ACTION ITEM: All of the entries below should be returned verbatim, apart from the pictures.
☆ ☆ ☆ ☆
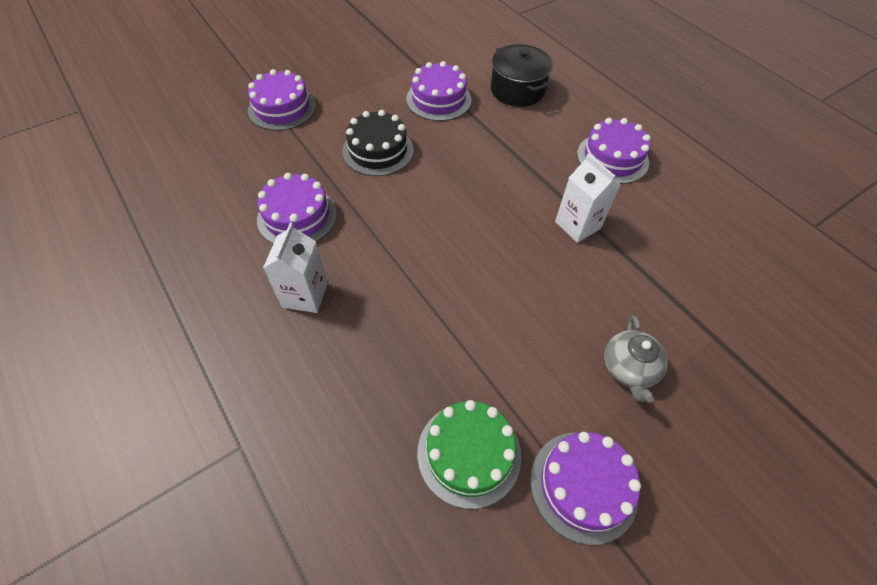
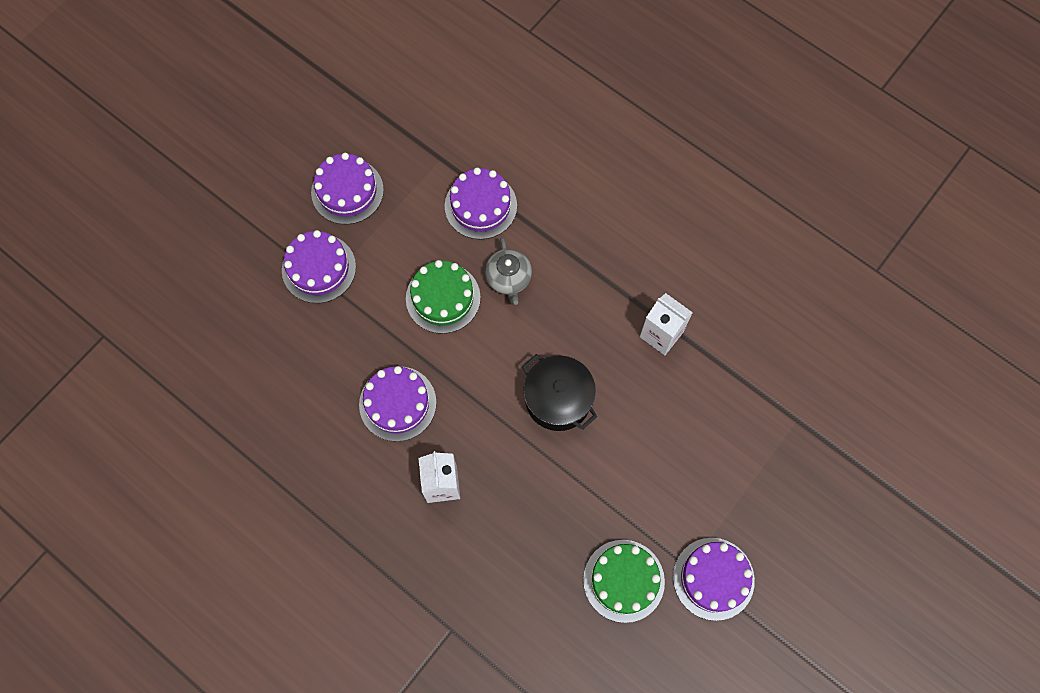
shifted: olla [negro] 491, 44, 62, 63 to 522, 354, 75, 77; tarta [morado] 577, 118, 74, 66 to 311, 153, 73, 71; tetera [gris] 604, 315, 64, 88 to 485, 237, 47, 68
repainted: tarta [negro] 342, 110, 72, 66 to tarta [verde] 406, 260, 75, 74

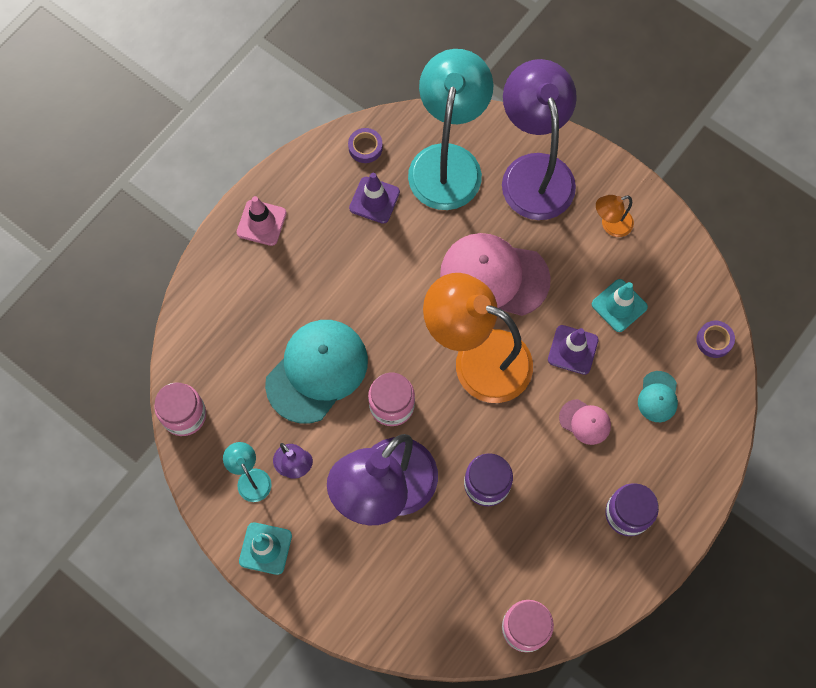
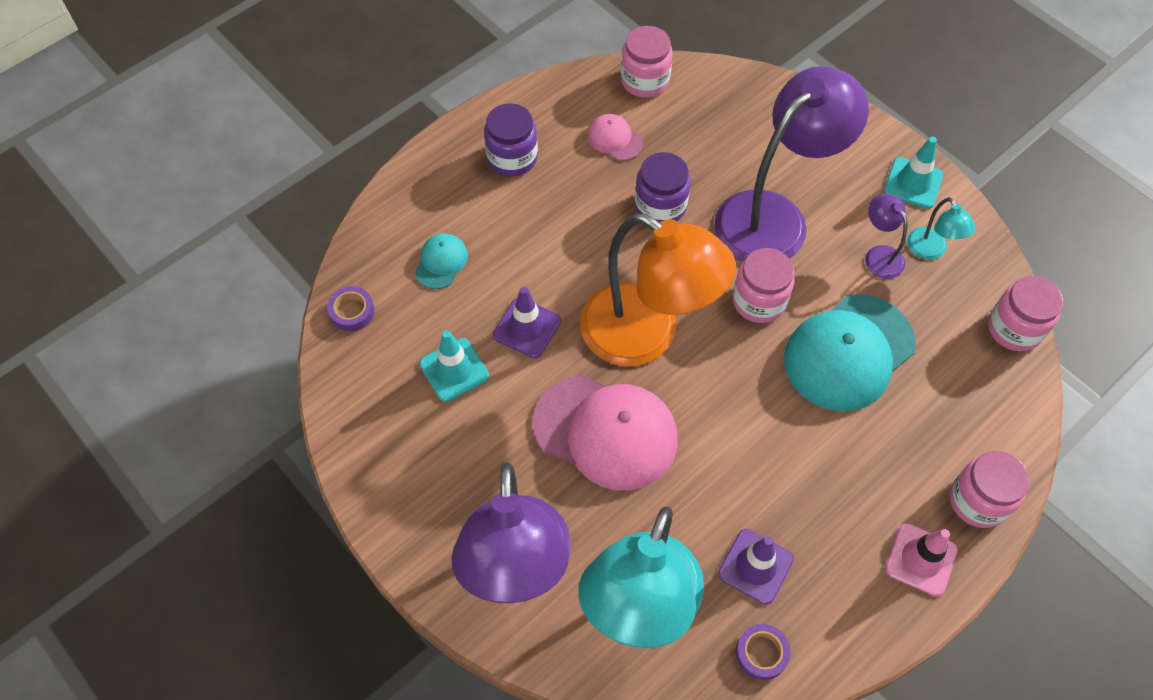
gone: lámpara [naranja] 596, 195, 38, 42
new: tarro [rosa] 950, 451, 79, 77
shifted: gorra [rosa] 559, 399, 52, 46 to 587, 114, 56, 47

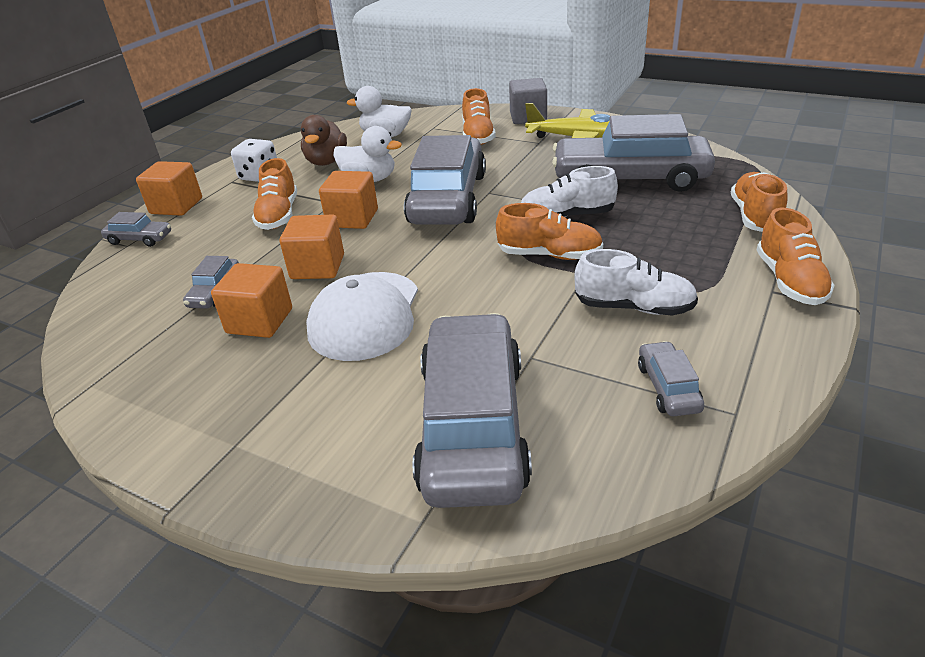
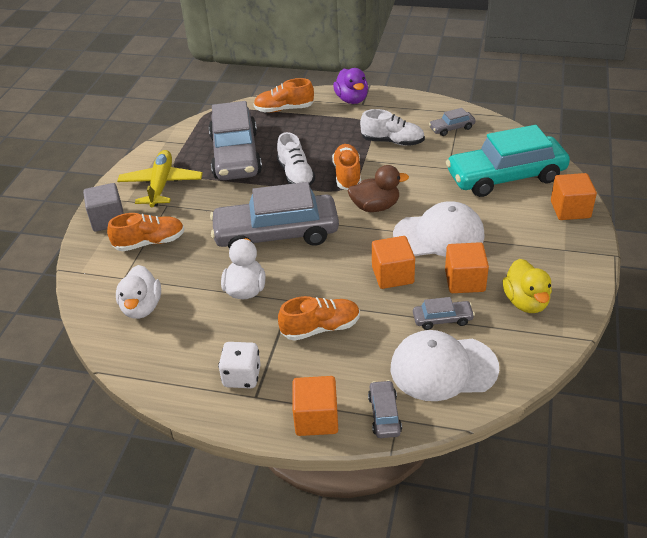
new: gorra [blanco] 391, 330, 108, 71; pato [amarillo] 503, 259, 49, 54
shifted: pato [marrón] 301, 115, 46, 51 to 348, 165, 61, 47; cubo [naranja] 319, 171, 59, 58 to 551, 173, 46, 47
swapped: zapato [naranja] 757, 208, 78, 97 to pato [morado] 333, 68, 35, 36
repainted: coche [gris] 413, 313, 119, 195 to coche [turquesa] 446, 125, 124, 72
rotated: zapato [blanco] 574, 249, 124, 66 = 360, 109, 65, 37 105 degrees clockwise

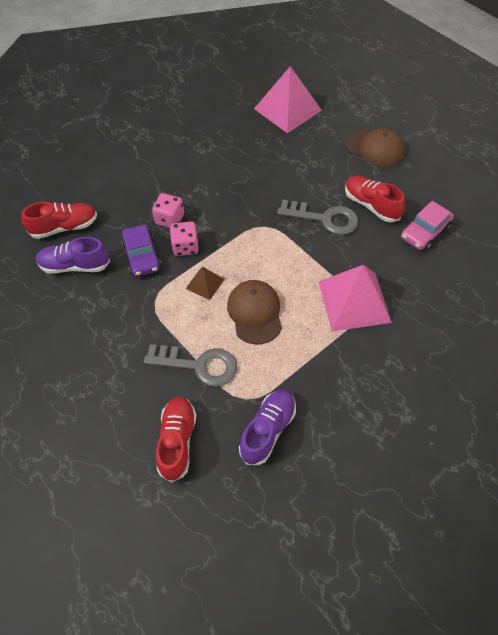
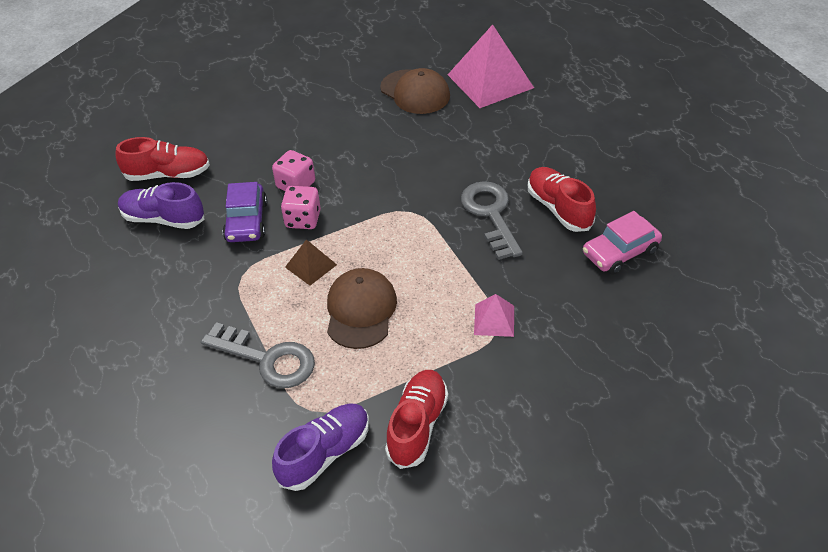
shifted: zapato [rojo] 156, 397, 40, 86 to 385, 370, 63, 99; gorra [marrón] 345, 128, 60, 39 to 380, 68, 70, 46
rotated: llave [gris] 277, 200, 81, 35 = 461, 181, 62, 79 135 degrees counterclockwise
scaled: pirámide [rosa] 318, 265, 74, 67 = 474, 294, 40, 43 x0.49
☆ ☆ ☆ ☆
EXERCISE SOLUTION:
shifted: olla [negro] 491, 44, 62, 63 to 522, 354, 75, 77; tarta [morado] 577, 118, 74, 66 to 311, 153, 73, 71; tetera [gris] 604, 315, 64, 88 to 485, 237, 47, 68
repainted: tarta [negro] 342, 110, 72, 66 to tarta [verde] 406, 260, 75, 74

gone: lámpara [naranja] 596, 195, 38, 42
new: tarro [rosa] 950, 451, 79, 77
shifted: gorra [rosa] 559, 399, 52, 46 to 587, 114, 56, 47

new: gorra [blanco] 391, 330, 108, 71; pato [amarillo] 503, 259, 49, 54
shifted: pato [marrón] 301, 115, 46, 51 to 348, 165, 61, 47; cubo [naranja] 319, 171, 59, 58 to 551, 173, 46, 47
swapped: zapato [naranja] 757, 208, 78, 97 to pato [morado] 333, 68, 35, 36
repainted: coche [gris] 413, 313, 119, 195 to coche [turquesa] 446, 125, 124, 72
rotated: zapato [blanco] 574, 249, 124, 66 = 360, 109, 65, 37 105 degrees clockwise

shifted: zapato [rojo] 156, 397, 40, 86 to 385, 370, 63, 99; gorra [marrón] 345, 128, 60, 39 to 380, 68, 70, 46
rotated: llave [gris] 277, 200, 81, 35 = 461, 181, 62, 79 135 degrees counterclockwise
scaled: pirámide [rosa] 318, 265, 74, 67 = 474, 294, 40, 43 x0.49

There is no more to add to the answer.